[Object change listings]
↓

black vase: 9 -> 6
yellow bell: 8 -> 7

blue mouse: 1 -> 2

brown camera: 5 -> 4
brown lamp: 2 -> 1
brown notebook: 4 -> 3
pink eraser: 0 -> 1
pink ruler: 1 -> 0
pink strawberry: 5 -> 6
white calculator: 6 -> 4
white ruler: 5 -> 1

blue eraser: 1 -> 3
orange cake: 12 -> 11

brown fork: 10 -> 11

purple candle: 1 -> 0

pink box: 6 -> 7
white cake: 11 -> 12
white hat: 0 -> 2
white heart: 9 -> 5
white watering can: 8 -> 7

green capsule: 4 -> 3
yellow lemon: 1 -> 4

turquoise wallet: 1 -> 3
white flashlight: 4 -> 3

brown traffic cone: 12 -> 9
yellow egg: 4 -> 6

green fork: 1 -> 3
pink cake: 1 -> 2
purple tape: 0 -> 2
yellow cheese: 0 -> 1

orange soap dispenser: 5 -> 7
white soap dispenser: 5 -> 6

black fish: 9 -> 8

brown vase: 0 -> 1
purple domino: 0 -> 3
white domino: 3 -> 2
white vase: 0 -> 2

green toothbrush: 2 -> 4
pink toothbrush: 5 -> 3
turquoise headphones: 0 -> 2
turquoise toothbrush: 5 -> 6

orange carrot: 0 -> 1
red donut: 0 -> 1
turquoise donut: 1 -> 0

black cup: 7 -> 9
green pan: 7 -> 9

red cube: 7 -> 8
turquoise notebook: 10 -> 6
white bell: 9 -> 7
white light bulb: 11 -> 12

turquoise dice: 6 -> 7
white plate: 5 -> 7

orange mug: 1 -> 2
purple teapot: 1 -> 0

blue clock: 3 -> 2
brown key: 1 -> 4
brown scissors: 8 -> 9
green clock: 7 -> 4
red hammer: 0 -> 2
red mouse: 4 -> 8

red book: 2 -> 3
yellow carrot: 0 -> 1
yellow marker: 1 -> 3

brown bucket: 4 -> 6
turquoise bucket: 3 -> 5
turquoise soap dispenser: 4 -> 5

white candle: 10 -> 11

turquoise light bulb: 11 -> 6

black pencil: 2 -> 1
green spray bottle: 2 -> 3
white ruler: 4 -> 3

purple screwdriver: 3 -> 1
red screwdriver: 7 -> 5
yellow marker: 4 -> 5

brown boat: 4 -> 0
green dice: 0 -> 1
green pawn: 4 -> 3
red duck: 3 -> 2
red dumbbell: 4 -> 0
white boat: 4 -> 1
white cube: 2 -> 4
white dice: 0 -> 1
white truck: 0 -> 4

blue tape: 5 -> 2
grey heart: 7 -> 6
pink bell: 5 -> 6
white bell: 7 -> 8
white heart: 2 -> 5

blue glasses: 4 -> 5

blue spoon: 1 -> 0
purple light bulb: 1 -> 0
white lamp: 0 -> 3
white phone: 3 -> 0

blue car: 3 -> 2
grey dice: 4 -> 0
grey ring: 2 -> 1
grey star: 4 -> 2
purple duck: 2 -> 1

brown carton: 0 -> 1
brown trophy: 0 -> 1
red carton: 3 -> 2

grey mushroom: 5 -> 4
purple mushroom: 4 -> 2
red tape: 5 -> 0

↑

- Exercise details: Copy all the lines from the data above that hold the word "purple".

- Written reply:
purple candle: 1 -> 0
purple tape: 0 -> 2
purple domino: 0 -> 3
purple teapot: 1 -> 0
purple screwdriver: 3 -> 1
purple light bulb: 1 -> 0
purple duck: 2 -> 1
purple mushroom: 4 -> 2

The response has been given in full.